#### INPUT FOR THIS TASK

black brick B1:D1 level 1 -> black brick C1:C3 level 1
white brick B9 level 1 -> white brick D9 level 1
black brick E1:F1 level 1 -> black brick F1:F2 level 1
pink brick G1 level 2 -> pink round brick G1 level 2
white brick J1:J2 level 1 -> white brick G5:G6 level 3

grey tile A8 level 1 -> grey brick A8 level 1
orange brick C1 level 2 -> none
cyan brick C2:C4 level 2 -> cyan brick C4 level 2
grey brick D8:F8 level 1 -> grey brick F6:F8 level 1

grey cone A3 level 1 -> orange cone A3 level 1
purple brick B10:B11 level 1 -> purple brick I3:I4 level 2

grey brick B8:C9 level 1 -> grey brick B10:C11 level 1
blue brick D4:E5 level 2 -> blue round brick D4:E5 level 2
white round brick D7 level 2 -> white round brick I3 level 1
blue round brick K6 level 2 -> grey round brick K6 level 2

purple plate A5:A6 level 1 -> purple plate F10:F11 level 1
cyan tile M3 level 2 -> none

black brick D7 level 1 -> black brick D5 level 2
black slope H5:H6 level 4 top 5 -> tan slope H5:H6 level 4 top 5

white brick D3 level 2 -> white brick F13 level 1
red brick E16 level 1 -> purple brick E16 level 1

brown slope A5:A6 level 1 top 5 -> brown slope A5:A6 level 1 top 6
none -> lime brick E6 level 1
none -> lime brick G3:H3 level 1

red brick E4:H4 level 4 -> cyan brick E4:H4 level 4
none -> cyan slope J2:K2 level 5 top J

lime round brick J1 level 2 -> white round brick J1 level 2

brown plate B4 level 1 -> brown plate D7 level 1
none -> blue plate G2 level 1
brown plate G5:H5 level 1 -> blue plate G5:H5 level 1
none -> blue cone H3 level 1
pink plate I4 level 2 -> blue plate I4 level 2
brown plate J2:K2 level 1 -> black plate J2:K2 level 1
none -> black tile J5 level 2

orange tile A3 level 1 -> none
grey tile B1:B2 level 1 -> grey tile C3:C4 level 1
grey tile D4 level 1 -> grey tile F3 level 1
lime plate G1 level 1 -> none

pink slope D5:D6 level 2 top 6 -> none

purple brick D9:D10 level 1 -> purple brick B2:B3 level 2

########

Would you mind giving all the records again exactly?

black brick B1:D1 level 1 -> black brick C1:C3 level 1
white brick B9 level 1 -> white brick D9 level 1
black brick E1:F1 level 1 -> black brick F1:F2 level 1
pink brick G1 level 2 -> pink round brick G1 level 2
white brick J1:J2 level 1 -> white brick G5:G6 level 3

grey tile A8 level 1 -> grey brick A8 level 1
orange brick C1 level 2 -> none
cyan brick C2:C4 level 2 -> cyan brick C4 level 2
grey brick D8:F8 level 1 -> grey brick F6:F8 level 1

grey cone A3 level 1 -> orange cone A3 level 1
purple brick B10:B11 level 1 -> purple brick I3:I4 level 2

grey brick B8:C9 level 1 -> grey brick B10:C11 level 1
blue brick D4:E5 level 2 -> blue round brick D4:E5 level 2
white round brick D7 level 2 -> white round brick I3 level 1
blue round brick K6 level 2 -> grey round brick K6 level 2

purple plate A5:A6 level 1 -> purple plate F10:F11 level 1
cyan tile M3 level 2 -> none

black brick D7 level 1 -> black brick D5 level 2
black slope H5:H6 level 4 top 5 -> tan slope H5:H6 level 4 top 5

white brick D3 level 2 -> white brick F13 level 1
red brick E16 level 1 -> purple brick E16 level 1

brown slope A5:A6 level 1 top 5 -> brown slope A5:A6 level 1 top 6
none -> lime brick E6 level 1
none -> lime brick G3:H3 level 1

red brick E4:H4 level 4 -> cyan brick E4:H4 level 4
none -> cyan slope J2:K2 level 5 top J

lime round brick J1 level 2 -> white round brick J1 level 2

brown plate B4 level 1 -> brown plate D7 level 1
none -> blue plate G2 level 1
brown plate G5:H5 level 1 -> blue plate G5:H5 level 1
none -> blue cone H3 level 1
pink plate I4 level 2 -> blue plate I4 level 2
brown plate J2:K2 level 1 -> black plate J2:K2 level 1
none -> black tile J5 level 2

orange tile A3 level 1 -> none
grey tile B1:B2 level 1 -> grey tile C3:C4 level 1
grey tile D4 level 1 -> grey tile F3 level 1
lime plate G1 level 1 -> none

pink slope D5:D6 level 2 top 6 -> none

purple brick D9:D10 level 1 -> purple brick B2:B3 level 2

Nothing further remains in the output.